**Problem statement:** Please return, word for word, the lines of the data below starting at the line that contains "Luanda: 03:03 -> 03:37" and ending at the line that contains "Accra: 7:33 -> 7:32", with both of those lines included. Leave the picture markers out of your answer.

** START **

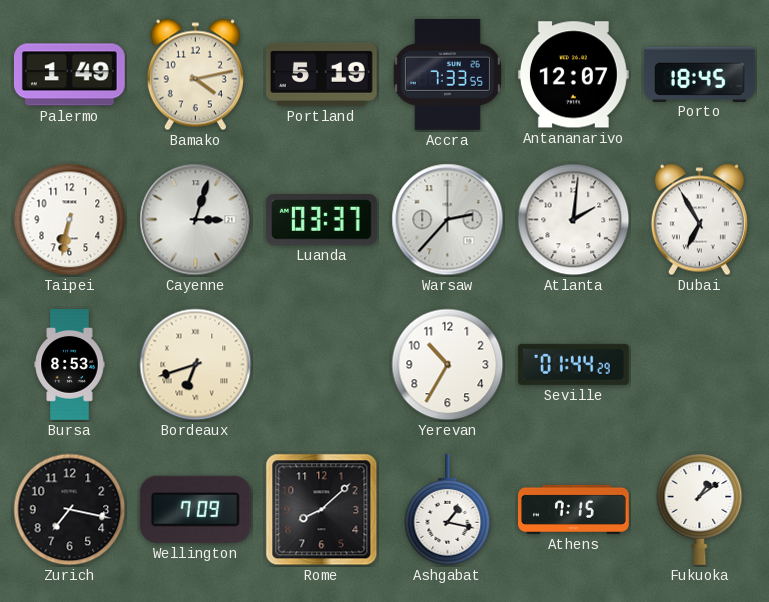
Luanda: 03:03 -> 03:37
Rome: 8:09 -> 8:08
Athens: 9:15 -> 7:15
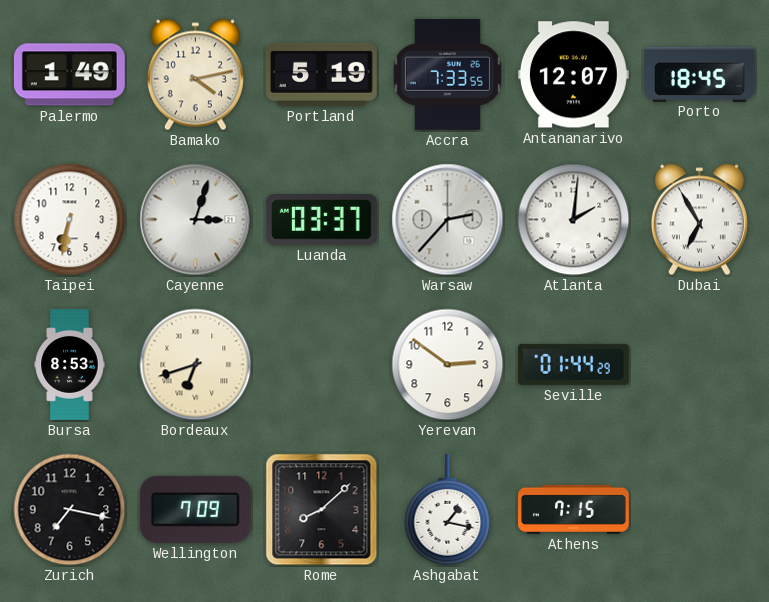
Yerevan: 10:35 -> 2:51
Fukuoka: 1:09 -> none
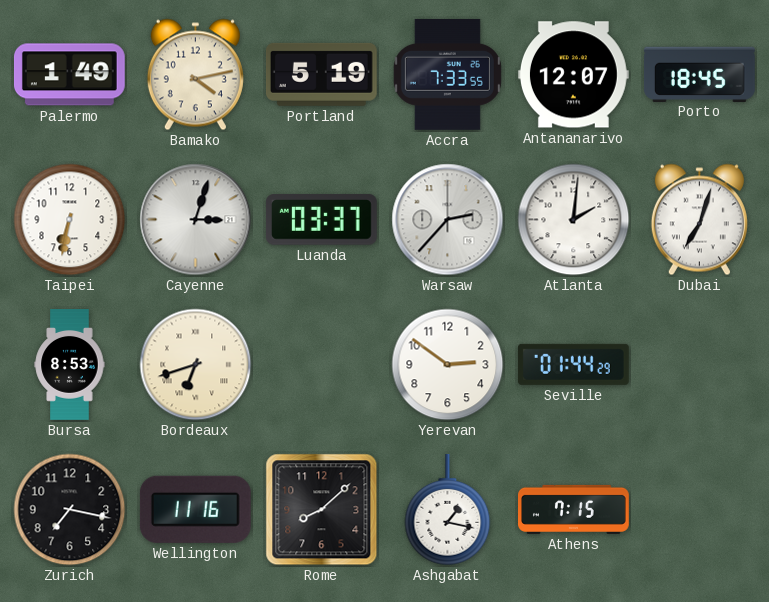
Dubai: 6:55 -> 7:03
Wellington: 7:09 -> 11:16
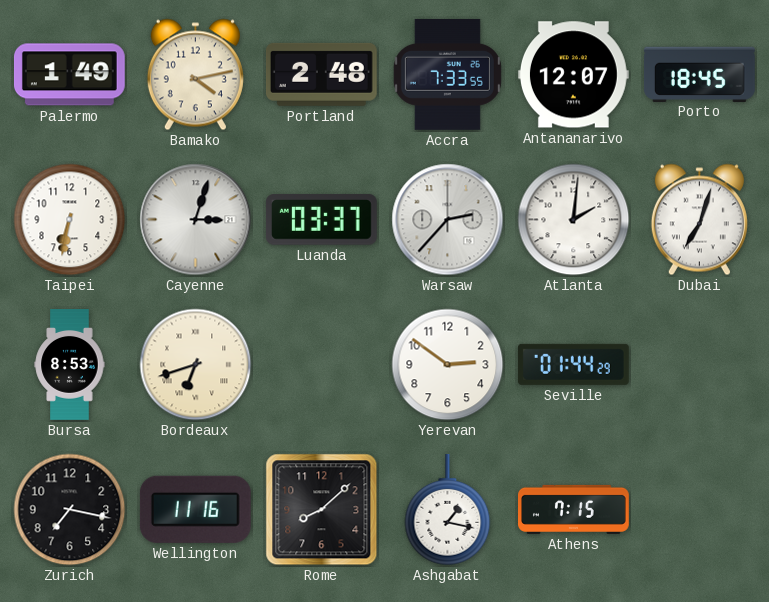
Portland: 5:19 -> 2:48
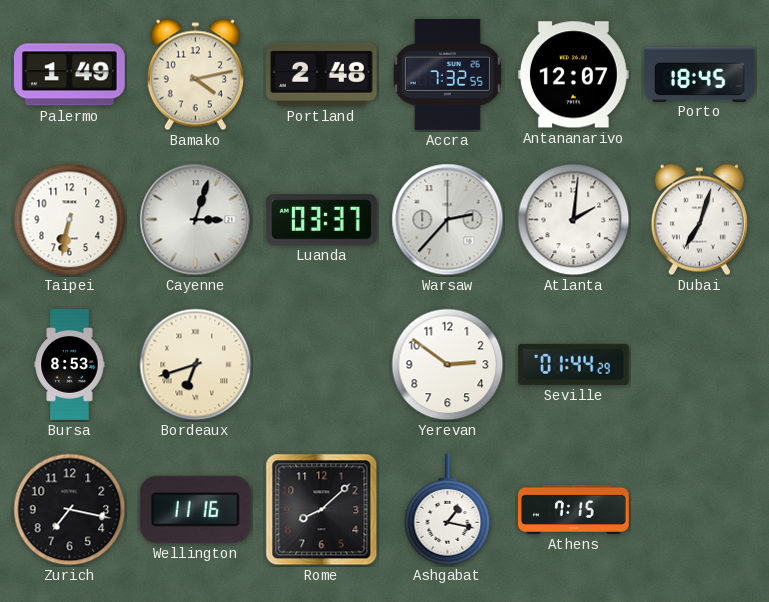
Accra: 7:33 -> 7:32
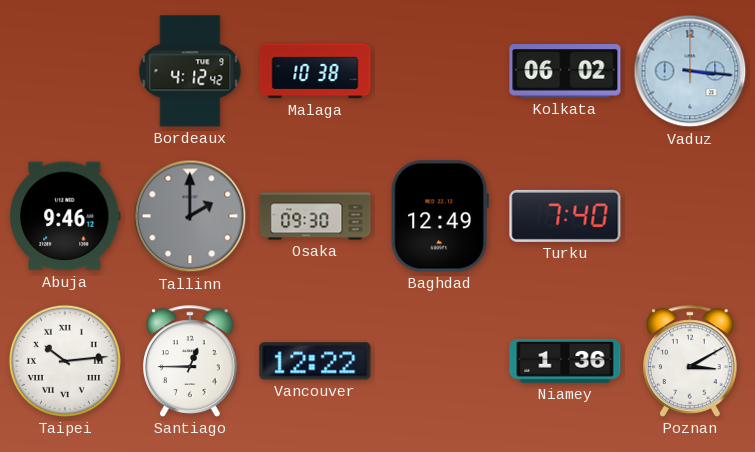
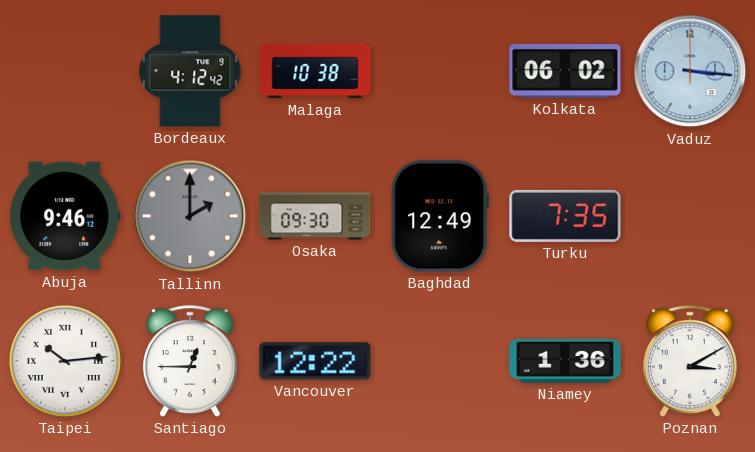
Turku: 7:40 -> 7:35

** END **
** START **

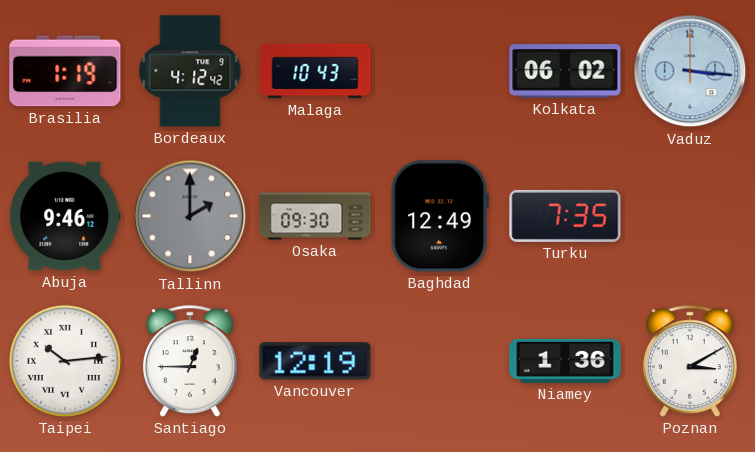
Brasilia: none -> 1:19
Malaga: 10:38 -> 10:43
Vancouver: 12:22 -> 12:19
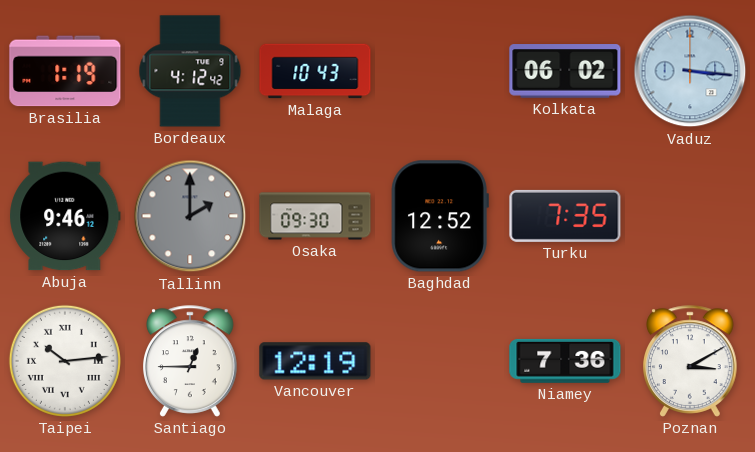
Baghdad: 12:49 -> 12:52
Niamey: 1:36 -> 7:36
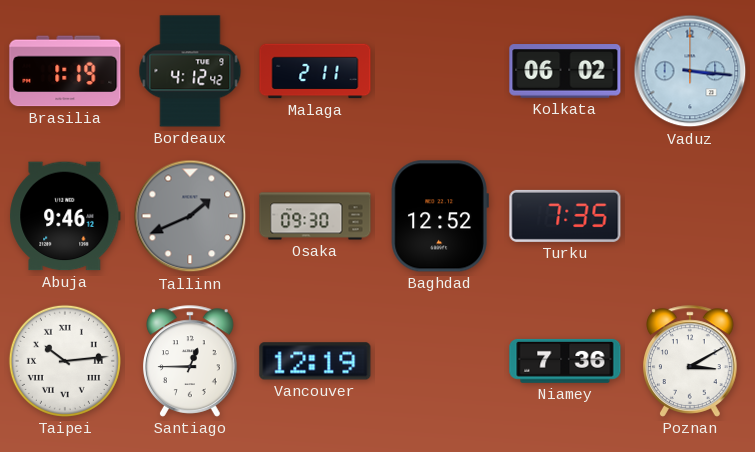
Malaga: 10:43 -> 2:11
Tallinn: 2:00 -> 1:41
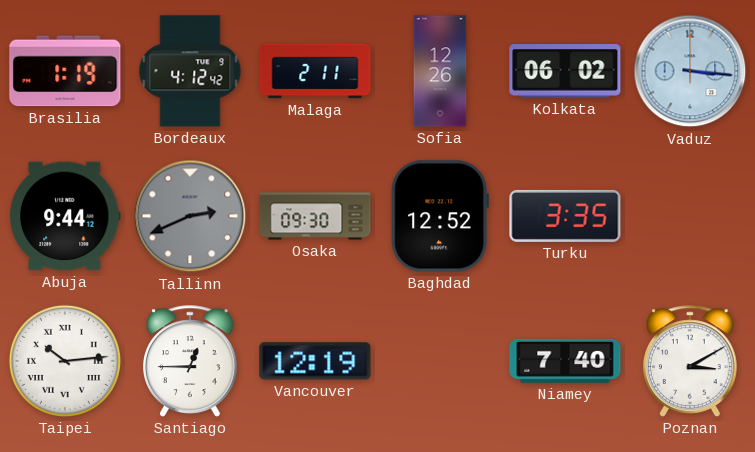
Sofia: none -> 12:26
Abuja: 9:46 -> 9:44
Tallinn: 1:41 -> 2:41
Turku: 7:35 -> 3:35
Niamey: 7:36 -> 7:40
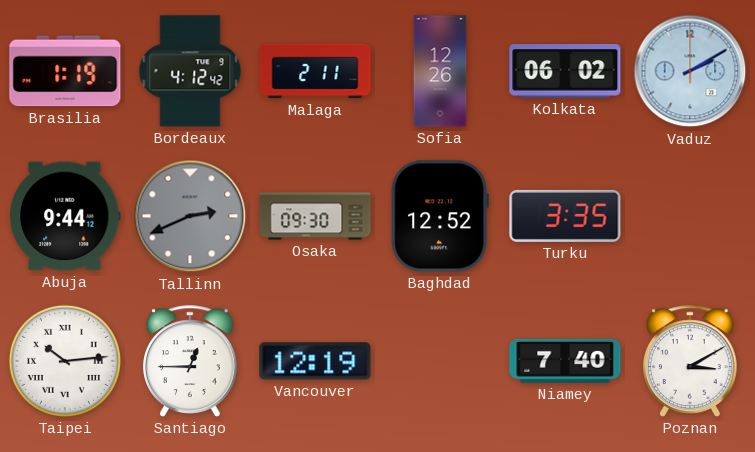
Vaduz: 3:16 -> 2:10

** END **
** START **

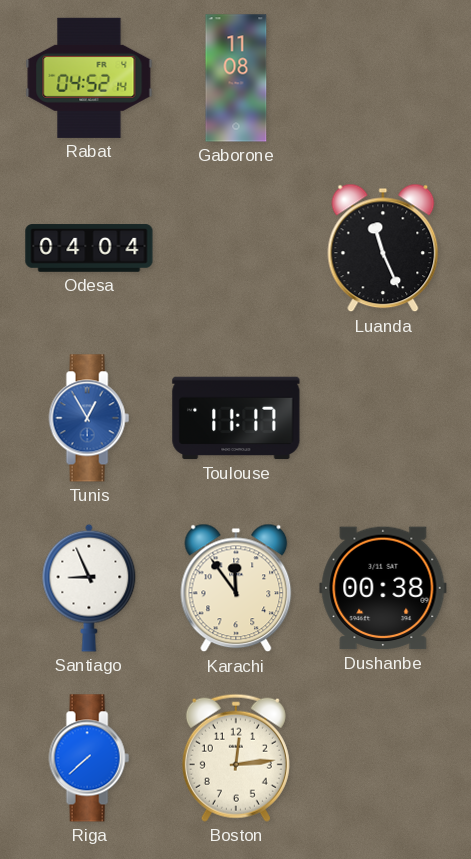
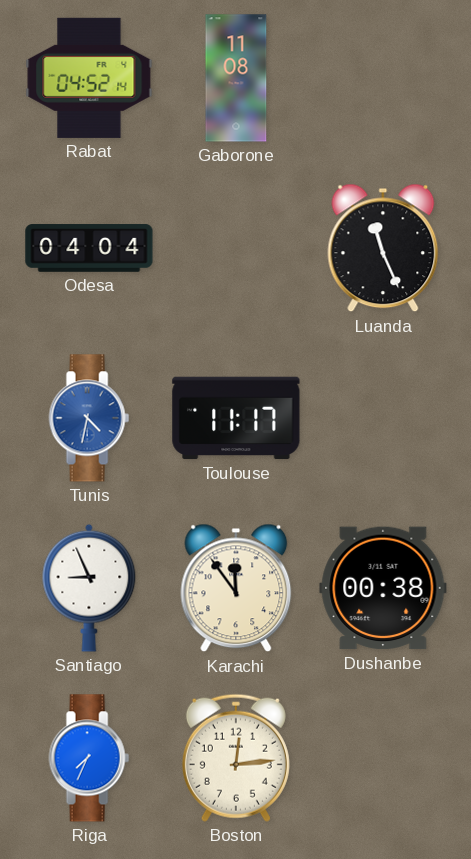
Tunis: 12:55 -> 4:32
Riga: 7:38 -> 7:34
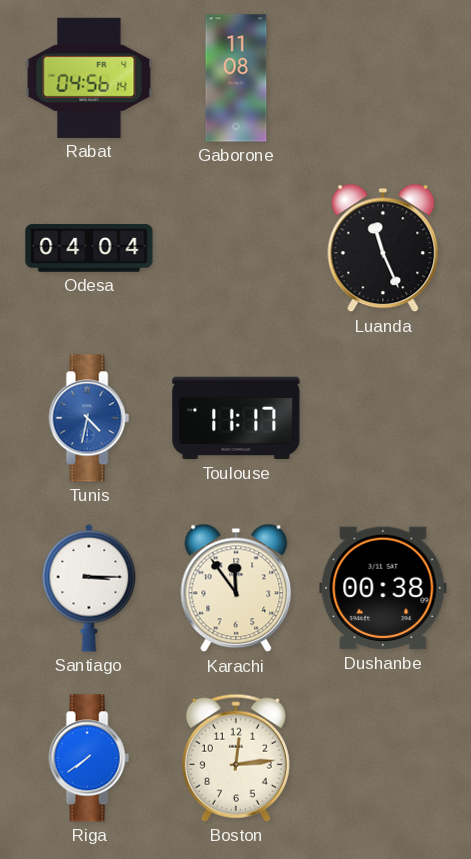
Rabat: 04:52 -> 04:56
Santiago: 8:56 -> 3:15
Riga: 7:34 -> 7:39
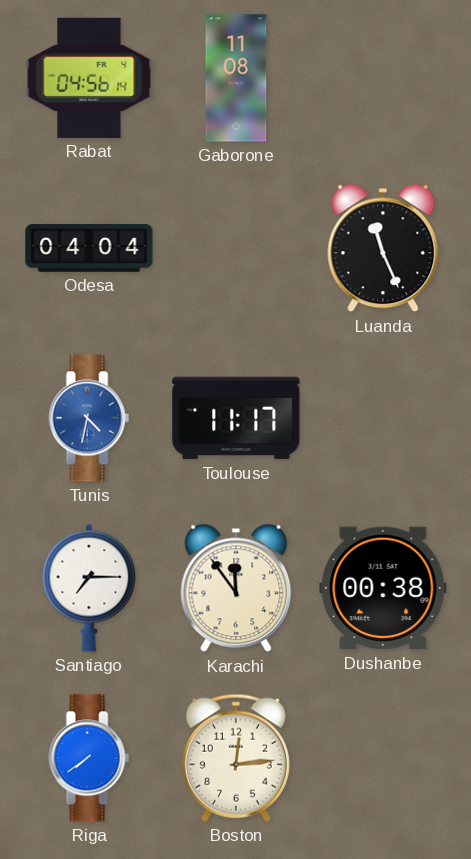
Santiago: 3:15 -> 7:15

** END **

**Answer for this exercise:**
Luanda: 03:03 -> 03:37
Rome: 8:09 -> 8:08
Athens: 9:15 -> 7:15
Yerevan: 10:35 -> 2:51
Fukuoka: 1:09 -> none
Dubai: 6:55 -> 7:03
Wellington: 7:09 -> 11:16
Portland: 5:19 -> 2:48
Accra: 7:33 -> 7:32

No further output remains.